-- Extracted information --
Segment Open

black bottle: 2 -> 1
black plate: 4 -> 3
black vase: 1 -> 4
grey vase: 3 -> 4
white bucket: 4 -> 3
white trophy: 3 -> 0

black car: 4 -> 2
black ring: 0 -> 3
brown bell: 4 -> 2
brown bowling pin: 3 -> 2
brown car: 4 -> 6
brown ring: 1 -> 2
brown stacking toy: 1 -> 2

Segment Closed
Segment Open

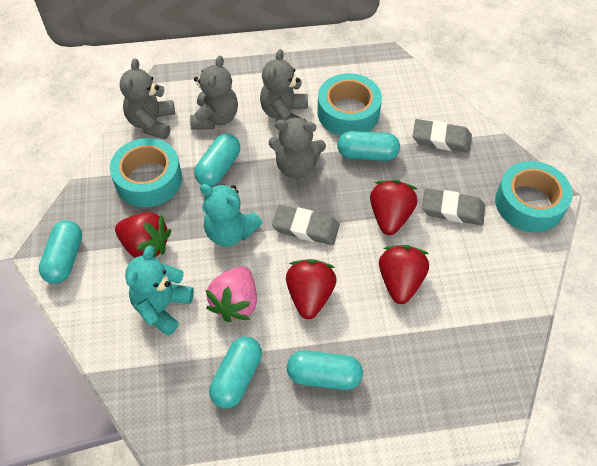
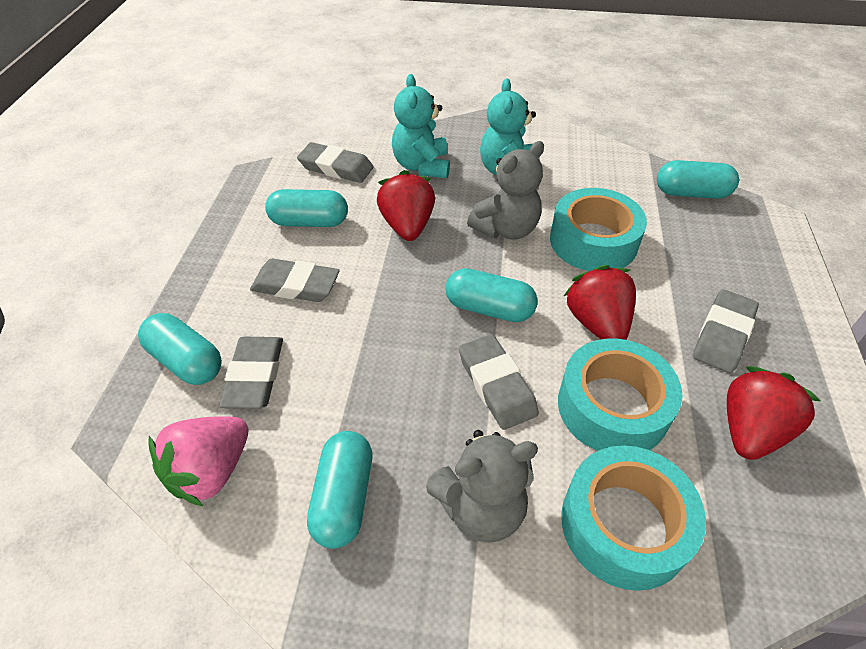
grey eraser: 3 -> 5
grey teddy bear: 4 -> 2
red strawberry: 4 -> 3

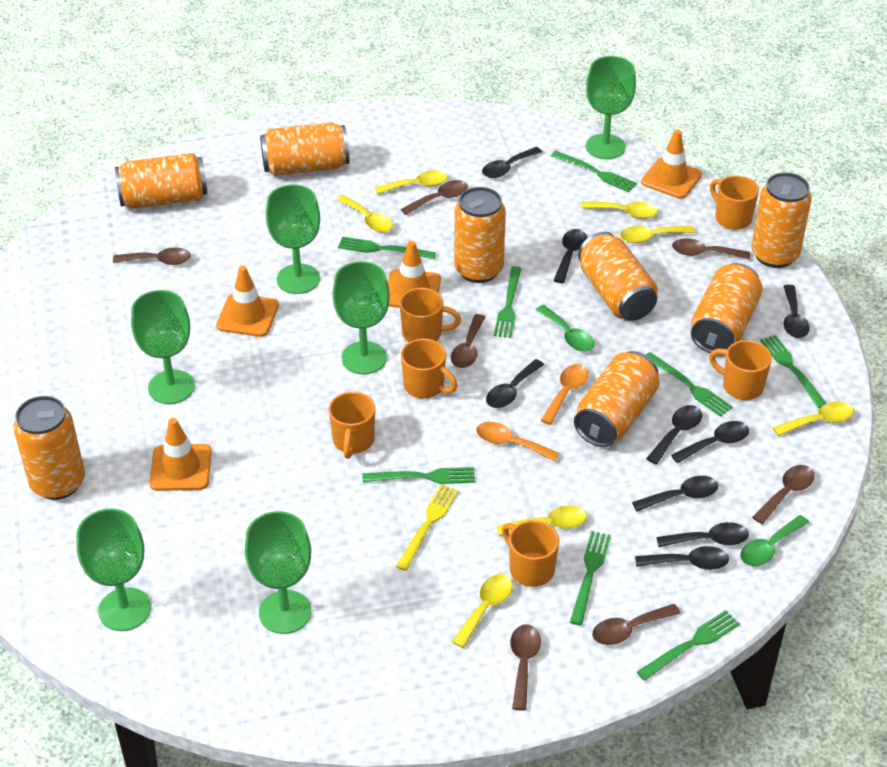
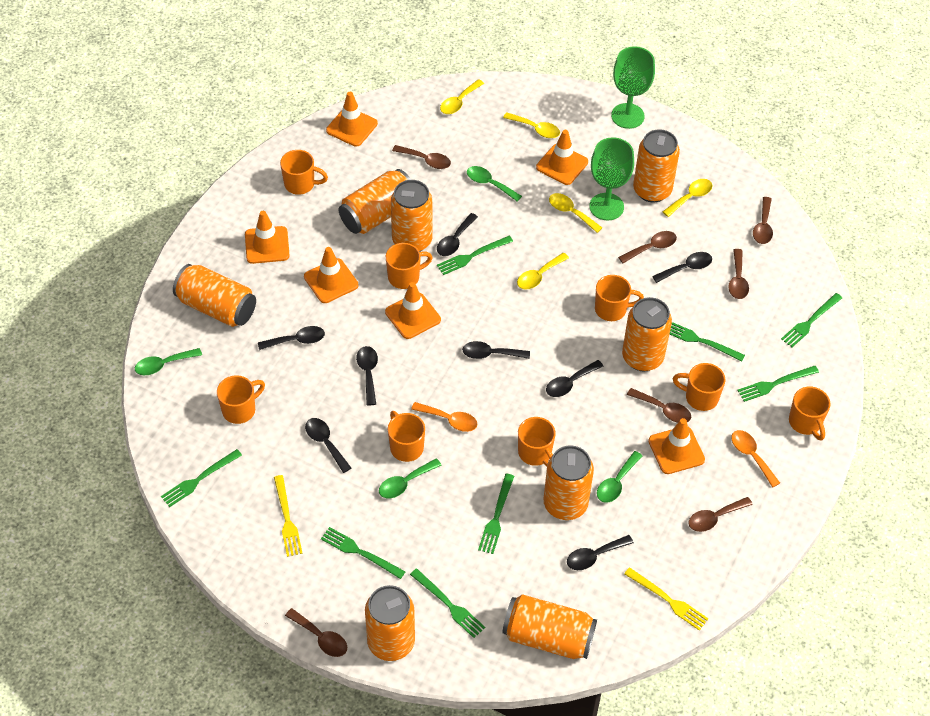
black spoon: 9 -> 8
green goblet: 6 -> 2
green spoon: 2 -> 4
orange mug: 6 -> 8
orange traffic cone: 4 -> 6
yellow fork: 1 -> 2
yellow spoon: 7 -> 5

Segment Closed
Segment Open

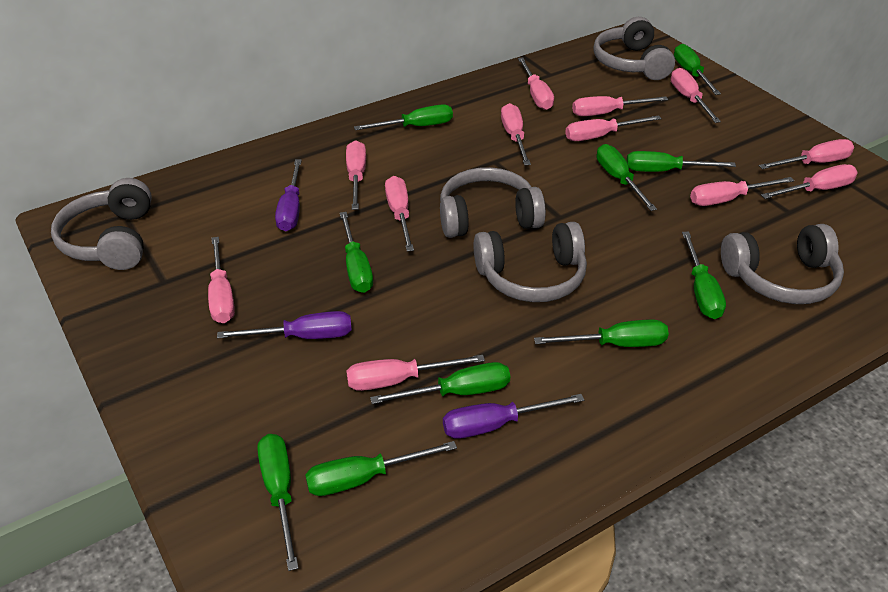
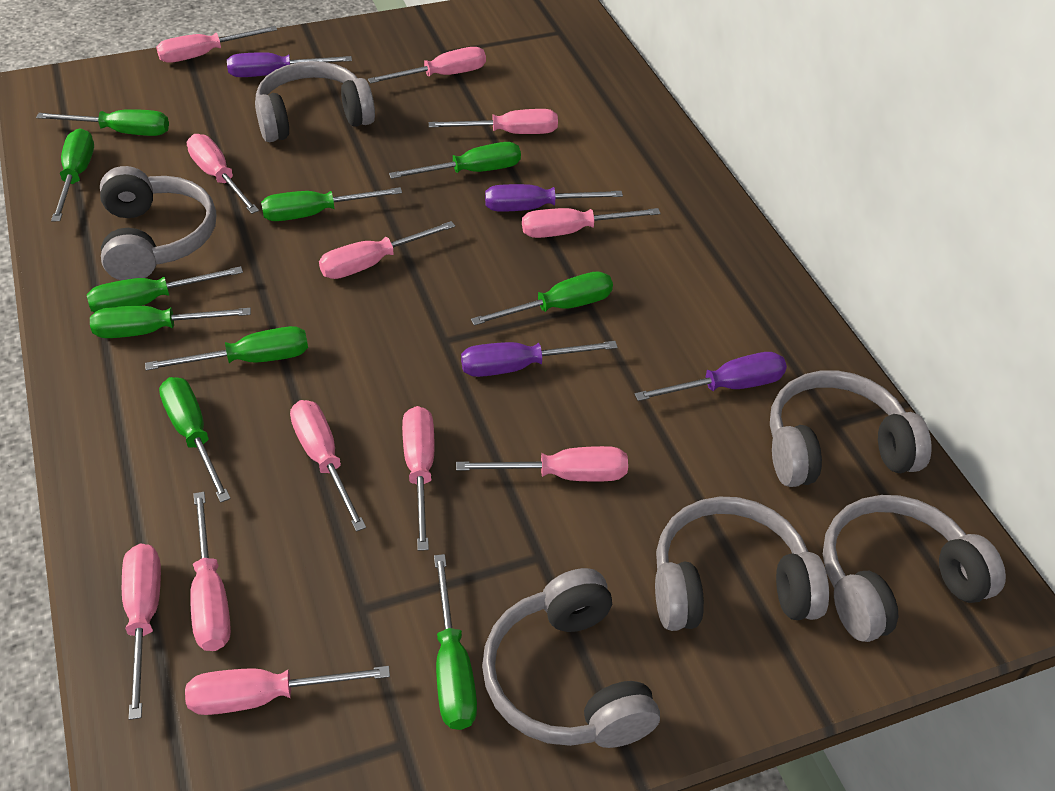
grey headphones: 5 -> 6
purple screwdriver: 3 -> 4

Segment Closed

-- Problem to solve --
Among the lines above, which ones hold the string "black"? Show them.

-- Written answer --
black bottle: 2 -> 1
black plate: 4 -> 3
black vase: 1 -> 4
black car: 4 -> 2
black ring: 0 -> 3
black spoon: 9 -> 8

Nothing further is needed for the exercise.